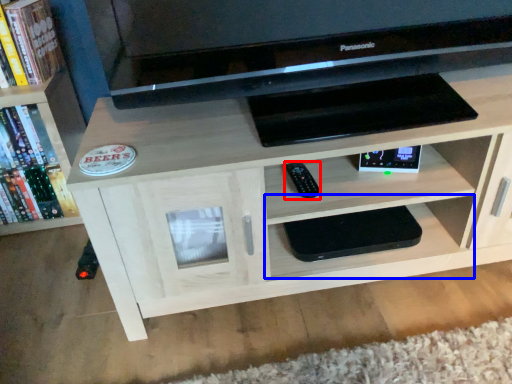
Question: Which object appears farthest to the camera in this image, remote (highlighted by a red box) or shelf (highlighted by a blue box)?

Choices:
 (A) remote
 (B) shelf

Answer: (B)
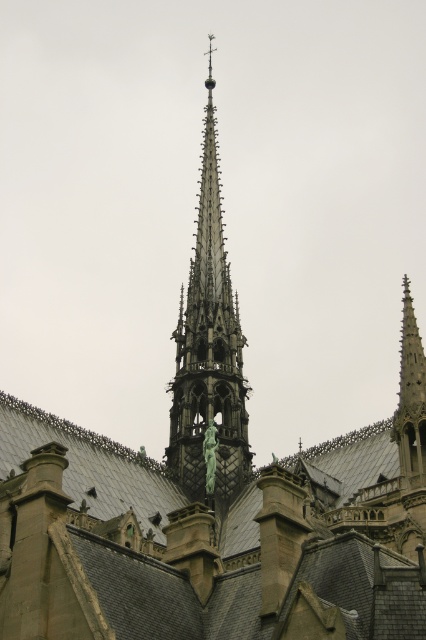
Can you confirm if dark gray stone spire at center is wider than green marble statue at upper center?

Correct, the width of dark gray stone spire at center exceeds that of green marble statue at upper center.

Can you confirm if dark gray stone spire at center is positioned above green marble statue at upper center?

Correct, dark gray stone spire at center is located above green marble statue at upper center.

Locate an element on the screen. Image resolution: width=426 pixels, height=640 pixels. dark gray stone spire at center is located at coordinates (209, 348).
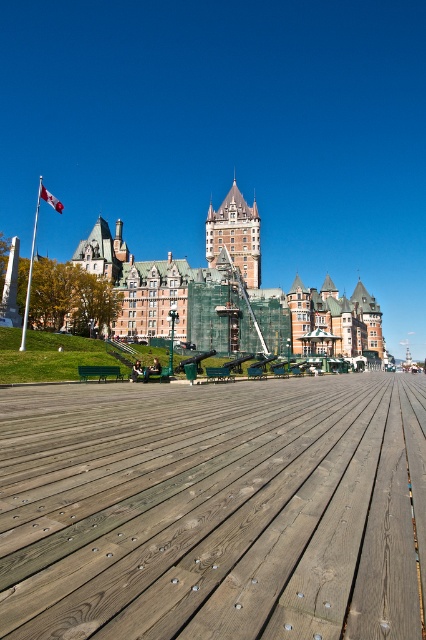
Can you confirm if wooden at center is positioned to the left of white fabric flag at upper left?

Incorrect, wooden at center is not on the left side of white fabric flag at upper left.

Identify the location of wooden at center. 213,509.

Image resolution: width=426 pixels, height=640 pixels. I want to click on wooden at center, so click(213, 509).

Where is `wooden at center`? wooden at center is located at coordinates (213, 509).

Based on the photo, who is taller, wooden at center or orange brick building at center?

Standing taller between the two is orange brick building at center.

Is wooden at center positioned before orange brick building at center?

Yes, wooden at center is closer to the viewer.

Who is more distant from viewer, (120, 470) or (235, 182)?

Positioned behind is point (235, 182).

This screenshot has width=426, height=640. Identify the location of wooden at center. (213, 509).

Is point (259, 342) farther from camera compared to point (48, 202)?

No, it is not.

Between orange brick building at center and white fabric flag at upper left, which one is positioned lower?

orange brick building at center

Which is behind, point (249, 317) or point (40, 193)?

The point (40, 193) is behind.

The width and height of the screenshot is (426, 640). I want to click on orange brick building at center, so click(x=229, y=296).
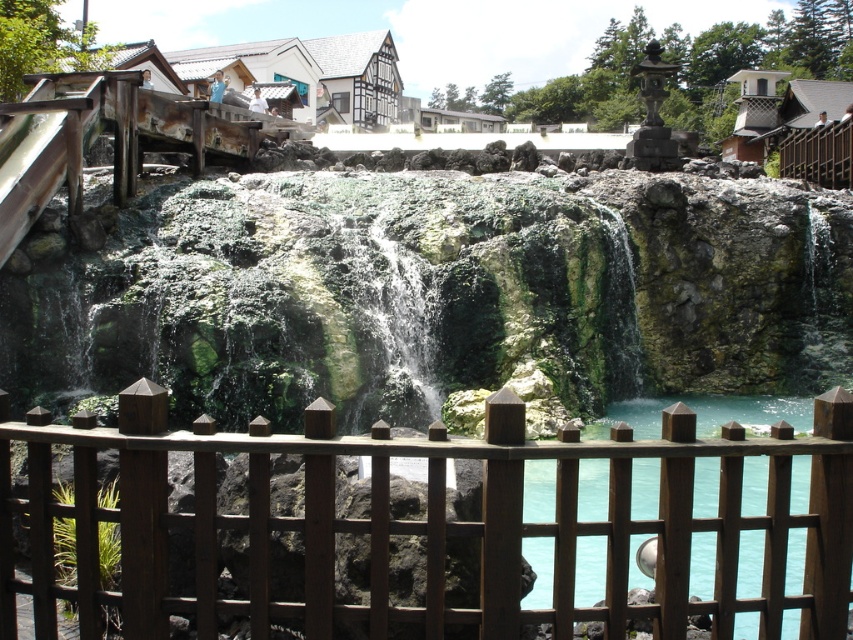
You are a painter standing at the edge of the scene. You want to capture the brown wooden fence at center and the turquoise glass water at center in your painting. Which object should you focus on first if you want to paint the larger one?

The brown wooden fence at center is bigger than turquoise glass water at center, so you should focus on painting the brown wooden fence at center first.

* * *

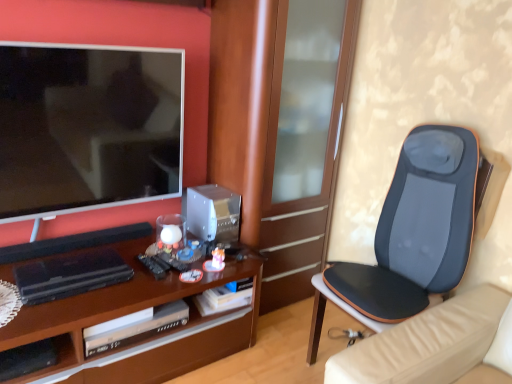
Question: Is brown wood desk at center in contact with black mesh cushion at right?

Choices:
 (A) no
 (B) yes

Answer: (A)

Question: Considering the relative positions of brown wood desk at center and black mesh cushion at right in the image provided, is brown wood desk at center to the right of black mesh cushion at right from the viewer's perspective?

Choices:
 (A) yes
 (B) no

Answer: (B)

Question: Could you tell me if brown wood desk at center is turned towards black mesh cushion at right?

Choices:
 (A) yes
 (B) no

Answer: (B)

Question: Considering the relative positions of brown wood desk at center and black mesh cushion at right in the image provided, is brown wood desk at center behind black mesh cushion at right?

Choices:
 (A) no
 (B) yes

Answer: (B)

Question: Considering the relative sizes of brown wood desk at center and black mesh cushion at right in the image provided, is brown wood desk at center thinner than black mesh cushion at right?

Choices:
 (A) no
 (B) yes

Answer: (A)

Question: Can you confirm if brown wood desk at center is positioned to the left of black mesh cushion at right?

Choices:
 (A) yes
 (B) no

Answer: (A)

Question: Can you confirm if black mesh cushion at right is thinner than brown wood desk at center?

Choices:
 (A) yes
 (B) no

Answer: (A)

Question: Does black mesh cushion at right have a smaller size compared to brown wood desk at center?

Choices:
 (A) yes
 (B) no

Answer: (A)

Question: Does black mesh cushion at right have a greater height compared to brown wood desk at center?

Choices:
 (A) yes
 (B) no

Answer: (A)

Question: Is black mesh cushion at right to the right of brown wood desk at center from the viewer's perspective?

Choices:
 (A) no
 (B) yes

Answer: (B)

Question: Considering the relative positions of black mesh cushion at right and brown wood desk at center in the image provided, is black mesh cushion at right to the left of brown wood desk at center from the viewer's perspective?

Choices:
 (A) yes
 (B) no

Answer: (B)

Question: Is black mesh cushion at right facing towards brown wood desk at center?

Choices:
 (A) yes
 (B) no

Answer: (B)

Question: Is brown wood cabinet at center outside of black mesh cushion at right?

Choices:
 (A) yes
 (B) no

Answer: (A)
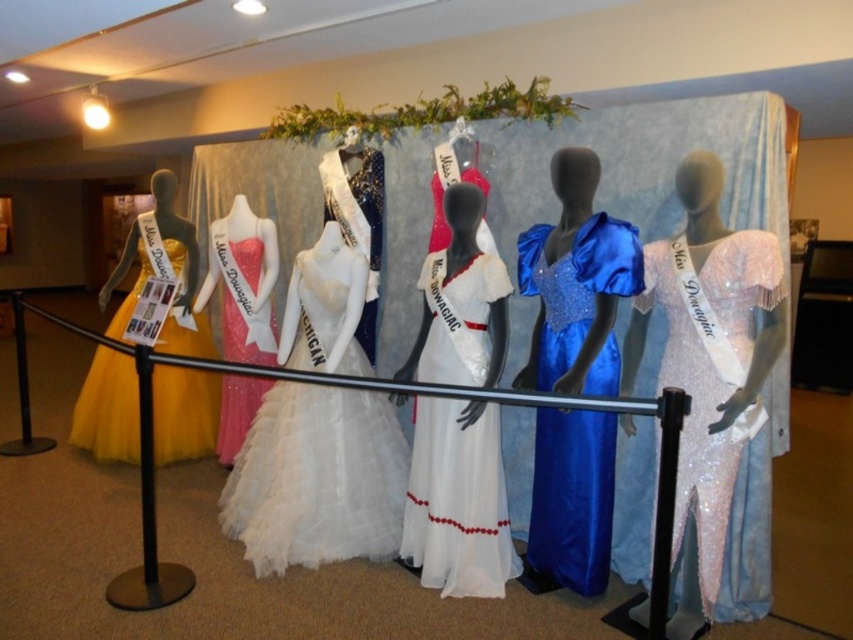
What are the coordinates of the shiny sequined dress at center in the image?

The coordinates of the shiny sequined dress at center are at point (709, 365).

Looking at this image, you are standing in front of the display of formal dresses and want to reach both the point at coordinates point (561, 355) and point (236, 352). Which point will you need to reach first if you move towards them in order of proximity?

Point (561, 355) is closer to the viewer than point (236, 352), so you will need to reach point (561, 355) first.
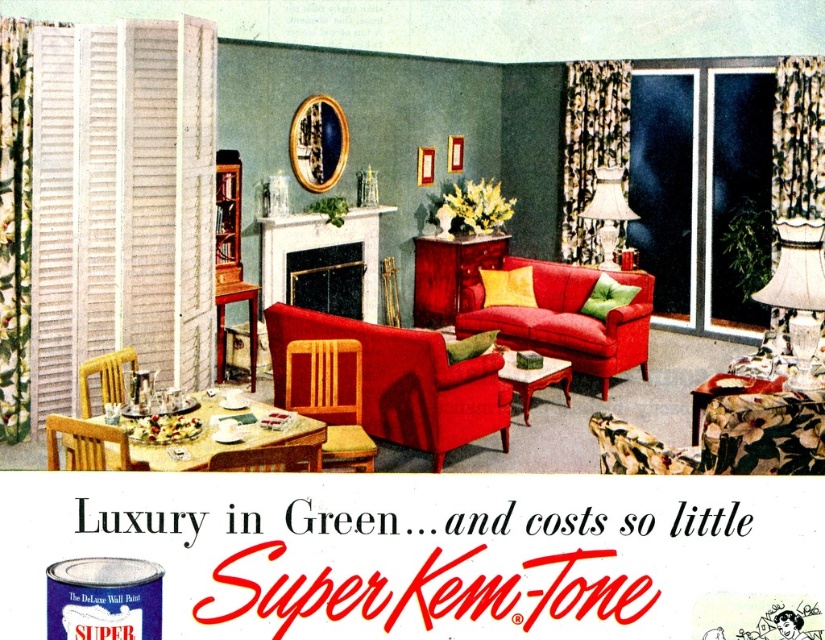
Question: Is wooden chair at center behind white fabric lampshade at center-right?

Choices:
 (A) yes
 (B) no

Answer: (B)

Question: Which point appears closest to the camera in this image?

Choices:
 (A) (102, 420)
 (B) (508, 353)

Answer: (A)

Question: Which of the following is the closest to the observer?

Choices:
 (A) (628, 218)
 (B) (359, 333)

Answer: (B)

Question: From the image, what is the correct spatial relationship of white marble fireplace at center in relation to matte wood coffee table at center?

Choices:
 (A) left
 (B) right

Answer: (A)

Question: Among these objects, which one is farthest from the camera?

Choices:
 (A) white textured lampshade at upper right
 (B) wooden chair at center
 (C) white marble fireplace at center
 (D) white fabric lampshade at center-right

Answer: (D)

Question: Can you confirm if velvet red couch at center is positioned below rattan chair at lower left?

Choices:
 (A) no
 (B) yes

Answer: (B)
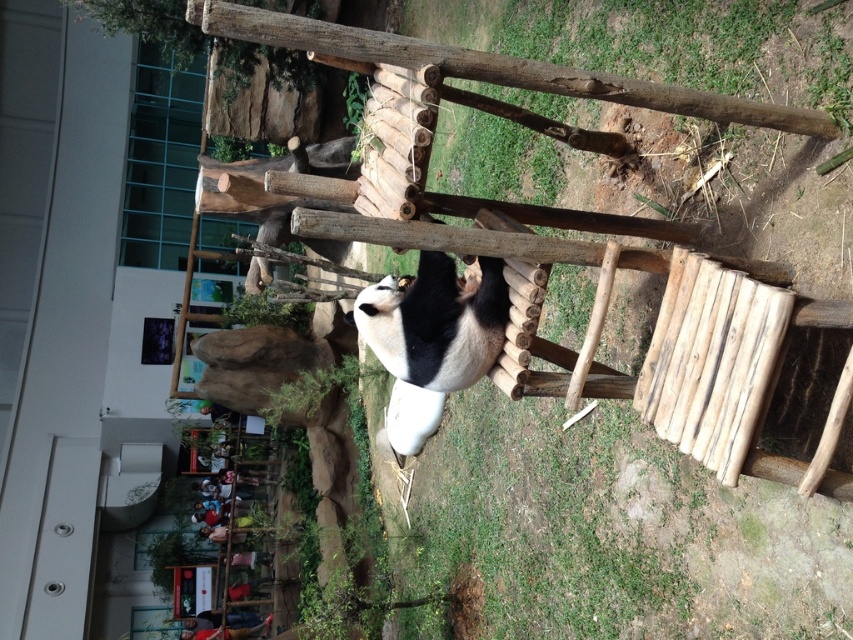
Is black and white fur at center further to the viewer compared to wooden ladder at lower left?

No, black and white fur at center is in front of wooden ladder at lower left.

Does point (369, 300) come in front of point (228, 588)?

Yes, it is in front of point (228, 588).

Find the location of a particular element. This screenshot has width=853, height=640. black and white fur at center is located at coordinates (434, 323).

...

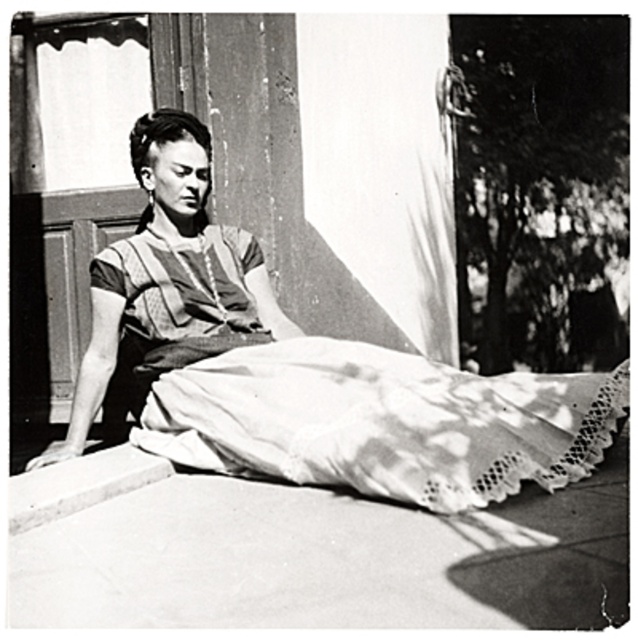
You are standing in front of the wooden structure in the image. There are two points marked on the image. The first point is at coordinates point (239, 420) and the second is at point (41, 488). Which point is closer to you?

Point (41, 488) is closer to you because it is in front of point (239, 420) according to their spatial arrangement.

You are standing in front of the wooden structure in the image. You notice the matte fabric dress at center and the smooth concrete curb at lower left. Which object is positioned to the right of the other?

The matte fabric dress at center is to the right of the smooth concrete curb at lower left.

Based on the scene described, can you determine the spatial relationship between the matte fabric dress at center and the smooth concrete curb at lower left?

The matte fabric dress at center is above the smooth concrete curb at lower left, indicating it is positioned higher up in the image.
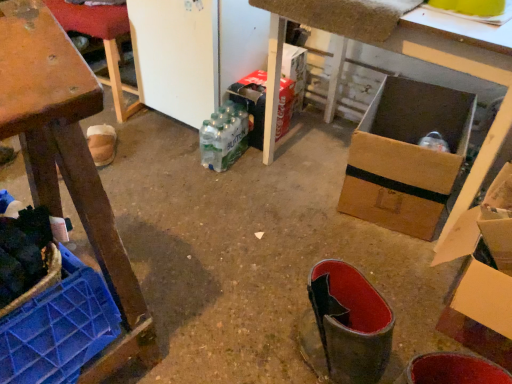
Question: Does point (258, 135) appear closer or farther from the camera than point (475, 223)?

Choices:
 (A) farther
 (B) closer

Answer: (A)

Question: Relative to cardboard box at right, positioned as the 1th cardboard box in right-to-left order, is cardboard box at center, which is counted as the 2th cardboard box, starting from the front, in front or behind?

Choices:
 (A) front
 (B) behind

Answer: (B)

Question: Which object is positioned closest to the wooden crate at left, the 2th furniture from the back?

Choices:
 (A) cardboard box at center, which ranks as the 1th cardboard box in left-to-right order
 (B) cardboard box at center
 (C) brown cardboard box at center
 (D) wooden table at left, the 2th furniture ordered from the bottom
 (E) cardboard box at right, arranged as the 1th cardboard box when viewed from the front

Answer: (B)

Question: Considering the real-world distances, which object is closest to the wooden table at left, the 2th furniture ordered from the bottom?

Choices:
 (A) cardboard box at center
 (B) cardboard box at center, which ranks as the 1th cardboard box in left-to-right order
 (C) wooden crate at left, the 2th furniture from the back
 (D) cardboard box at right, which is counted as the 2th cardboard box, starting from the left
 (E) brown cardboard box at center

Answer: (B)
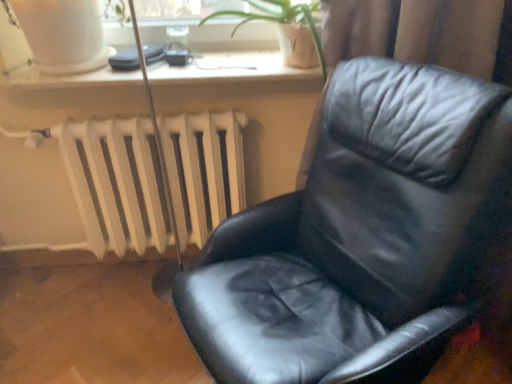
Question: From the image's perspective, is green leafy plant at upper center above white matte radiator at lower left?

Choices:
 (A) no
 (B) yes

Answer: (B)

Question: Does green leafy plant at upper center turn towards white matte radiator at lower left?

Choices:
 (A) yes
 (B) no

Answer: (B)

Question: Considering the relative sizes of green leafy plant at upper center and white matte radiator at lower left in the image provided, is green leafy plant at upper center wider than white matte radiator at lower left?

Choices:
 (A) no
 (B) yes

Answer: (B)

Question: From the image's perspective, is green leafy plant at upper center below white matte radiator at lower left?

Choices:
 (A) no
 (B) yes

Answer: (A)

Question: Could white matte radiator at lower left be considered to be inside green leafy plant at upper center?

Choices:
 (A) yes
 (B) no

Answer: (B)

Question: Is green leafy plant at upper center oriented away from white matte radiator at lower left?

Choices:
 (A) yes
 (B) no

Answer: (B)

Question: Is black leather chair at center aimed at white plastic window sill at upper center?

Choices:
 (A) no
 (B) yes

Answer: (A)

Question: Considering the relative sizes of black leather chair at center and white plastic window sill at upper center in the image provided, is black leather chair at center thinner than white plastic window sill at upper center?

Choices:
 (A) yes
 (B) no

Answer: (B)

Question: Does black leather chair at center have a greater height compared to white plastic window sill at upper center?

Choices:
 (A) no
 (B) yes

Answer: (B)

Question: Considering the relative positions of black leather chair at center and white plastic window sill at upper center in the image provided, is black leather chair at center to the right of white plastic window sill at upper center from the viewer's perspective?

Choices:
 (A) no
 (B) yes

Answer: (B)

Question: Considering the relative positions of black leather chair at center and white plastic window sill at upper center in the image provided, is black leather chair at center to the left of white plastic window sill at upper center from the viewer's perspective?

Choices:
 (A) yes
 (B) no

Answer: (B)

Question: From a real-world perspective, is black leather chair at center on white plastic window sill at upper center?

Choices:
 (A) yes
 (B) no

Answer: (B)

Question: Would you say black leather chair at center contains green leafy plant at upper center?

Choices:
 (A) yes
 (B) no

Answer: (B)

What is expected:
Copy out the rows starting with the line that contains "Question: Does black mesh cushion at right have a greater" and going on through the line that contains "Question: Is wooden", both included. Leave the pictures out of your answer.

Finished task:
Question: Does black mesh cushion at right have a greater height compared to brown wood desk at center?

Choices:
 (A) yes
 (B) no

Answer: (A)

Question: Is black mesh cushion at right to the right of brown wood desk at center from the viewer's perspective?

Choices:
 (A) no
 (B) yes

Answer: (B)

Question: Considering the relative positions of black mesh cushion at right and brown wood desk at center in the image provided, is black mesh cushion at right to the left of brown wood desk at center from the viewer's perspective?

Choices:
 (A) yes
 (B) no

Answer: (B)

Question: Is black mesh cushion at right facing towards brown wood desk at center?

Choices:
 (A) yes
 (B) no

Answer: (B)

Question: Is brown wood cabinet at center outside of black mesh cushion at right?

Choices:
 (A) yes
 (B) no

Answer: (A)
What are the coordinates of the shiny sequined dress at center in the image?

The coordinates of the shiny sequined dress at center are at point (709, 365).

Looking at this image, you are standing in front of the display of formal dresses and want to reach both the point at coordinates point (561, 355) and point (236, 352). Which point will you need to reach first if you move towards them in order of proximity?

Point (561, 355) is closer to the viewer than point (236, 352), so you will need to reach point (561, 355) first.
Question: Is wooden chair at center behind white fabric lampshade at center-right?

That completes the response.